> [Colored object listings]:
- Opening Delimiter -

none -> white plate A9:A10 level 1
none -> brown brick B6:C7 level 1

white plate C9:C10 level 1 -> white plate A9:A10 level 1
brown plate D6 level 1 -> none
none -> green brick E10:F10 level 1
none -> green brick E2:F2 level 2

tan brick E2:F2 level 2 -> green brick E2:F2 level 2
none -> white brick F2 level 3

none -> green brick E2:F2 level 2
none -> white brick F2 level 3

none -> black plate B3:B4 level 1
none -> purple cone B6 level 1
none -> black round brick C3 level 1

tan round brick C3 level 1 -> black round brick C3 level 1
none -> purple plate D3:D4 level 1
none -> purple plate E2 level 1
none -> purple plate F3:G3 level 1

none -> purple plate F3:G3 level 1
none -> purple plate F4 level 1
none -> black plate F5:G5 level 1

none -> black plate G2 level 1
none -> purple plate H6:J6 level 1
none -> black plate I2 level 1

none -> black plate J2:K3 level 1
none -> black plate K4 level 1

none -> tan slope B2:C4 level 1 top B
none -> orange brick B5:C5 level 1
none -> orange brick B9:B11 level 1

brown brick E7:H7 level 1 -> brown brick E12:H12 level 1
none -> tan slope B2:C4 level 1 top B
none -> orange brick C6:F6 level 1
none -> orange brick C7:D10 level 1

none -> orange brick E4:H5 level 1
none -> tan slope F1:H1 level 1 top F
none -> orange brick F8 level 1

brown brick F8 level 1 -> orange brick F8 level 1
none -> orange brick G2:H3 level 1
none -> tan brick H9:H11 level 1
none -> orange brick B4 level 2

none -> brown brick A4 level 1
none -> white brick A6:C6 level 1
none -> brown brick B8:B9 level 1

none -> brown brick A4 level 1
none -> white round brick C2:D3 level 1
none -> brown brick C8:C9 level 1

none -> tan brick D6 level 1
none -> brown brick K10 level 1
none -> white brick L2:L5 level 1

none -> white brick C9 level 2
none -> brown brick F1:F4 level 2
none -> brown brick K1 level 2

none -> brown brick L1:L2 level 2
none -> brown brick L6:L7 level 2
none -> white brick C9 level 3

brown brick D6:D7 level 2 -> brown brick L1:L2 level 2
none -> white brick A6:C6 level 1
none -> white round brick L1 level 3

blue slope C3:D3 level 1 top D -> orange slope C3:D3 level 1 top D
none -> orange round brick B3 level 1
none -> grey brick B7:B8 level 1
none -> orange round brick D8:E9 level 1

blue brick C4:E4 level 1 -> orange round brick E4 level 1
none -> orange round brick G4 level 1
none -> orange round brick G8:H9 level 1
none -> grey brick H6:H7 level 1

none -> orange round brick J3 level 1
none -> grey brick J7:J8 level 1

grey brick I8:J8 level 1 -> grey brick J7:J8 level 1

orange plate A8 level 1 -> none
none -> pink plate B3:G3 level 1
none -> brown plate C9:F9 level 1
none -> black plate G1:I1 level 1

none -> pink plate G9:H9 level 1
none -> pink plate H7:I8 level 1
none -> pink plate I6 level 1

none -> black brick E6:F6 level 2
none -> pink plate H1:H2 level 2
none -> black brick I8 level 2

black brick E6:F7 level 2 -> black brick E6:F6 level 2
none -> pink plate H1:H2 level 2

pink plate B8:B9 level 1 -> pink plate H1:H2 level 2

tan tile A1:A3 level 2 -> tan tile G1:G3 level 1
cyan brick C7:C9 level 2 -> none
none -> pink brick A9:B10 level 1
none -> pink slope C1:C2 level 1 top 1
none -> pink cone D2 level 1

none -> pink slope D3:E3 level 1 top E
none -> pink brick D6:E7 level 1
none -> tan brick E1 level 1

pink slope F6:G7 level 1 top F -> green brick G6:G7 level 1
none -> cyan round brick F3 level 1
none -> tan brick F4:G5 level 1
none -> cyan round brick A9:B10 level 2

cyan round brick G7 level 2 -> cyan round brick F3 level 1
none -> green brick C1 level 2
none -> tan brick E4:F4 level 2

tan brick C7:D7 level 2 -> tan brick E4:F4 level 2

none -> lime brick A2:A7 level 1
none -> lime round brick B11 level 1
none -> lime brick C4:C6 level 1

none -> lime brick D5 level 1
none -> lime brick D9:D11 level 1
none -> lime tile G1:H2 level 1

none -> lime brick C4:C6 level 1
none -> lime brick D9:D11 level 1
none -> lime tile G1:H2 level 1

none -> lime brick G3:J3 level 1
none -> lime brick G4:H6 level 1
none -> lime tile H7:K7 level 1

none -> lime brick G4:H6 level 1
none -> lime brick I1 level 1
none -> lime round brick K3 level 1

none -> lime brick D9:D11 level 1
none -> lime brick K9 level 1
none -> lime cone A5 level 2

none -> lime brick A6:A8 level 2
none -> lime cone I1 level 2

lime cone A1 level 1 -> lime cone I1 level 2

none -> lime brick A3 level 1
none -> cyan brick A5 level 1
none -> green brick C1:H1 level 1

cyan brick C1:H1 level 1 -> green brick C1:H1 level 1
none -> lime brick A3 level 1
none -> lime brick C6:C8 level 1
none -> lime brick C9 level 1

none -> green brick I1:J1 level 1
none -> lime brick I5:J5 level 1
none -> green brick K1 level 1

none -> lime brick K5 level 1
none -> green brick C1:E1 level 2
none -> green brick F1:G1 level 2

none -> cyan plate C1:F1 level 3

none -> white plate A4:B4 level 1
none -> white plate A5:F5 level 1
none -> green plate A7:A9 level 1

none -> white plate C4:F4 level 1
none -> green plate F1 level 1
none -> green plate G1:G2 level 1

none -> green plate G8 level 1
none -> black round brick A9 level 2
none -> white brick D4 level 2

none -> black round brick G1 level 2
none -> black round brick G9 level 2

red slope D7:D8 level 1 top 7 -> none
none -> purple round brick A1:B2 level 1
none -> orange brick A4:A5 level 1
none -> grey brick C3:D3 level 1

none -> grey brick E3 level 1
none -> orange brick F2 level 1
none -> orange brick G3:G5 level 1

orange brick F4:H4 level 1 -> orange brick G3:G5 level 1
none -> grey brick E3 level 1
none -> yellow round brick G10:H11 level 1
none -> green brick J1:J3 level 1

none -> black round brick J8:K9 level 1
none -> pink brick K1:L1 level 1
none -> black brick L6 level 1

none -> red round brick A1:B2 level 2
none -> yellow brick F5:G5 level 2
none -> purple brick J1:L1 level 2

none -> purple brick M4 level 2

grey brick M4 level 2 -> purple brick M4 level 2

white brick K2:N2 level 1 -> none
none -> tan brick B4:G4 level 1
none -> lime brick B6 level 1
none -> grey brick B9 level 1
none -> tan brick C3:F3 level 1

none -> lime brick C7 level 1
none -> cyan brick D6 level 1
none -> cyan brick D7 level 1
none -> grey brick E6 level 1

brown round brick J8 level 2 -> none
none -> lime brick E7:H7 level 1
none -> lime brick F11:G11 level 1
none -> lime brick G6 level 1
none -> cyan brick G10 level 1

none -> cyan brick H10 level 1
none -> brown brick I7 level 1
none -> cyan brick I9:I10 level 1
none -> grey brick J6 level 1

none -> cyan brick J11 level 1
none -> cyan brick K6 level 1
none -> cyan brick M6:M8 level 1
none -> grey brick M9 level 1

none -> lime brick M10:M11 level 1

- Closing Delimiter -

> [EXERCISE GOAL]: Wherever the string "yellow" is found in the entries, copy the line it sits in.

> [TASK RESPONSE]:
none -> yellow round brick G10:H11 level 1
none -> yellow brick F5:G5 level 2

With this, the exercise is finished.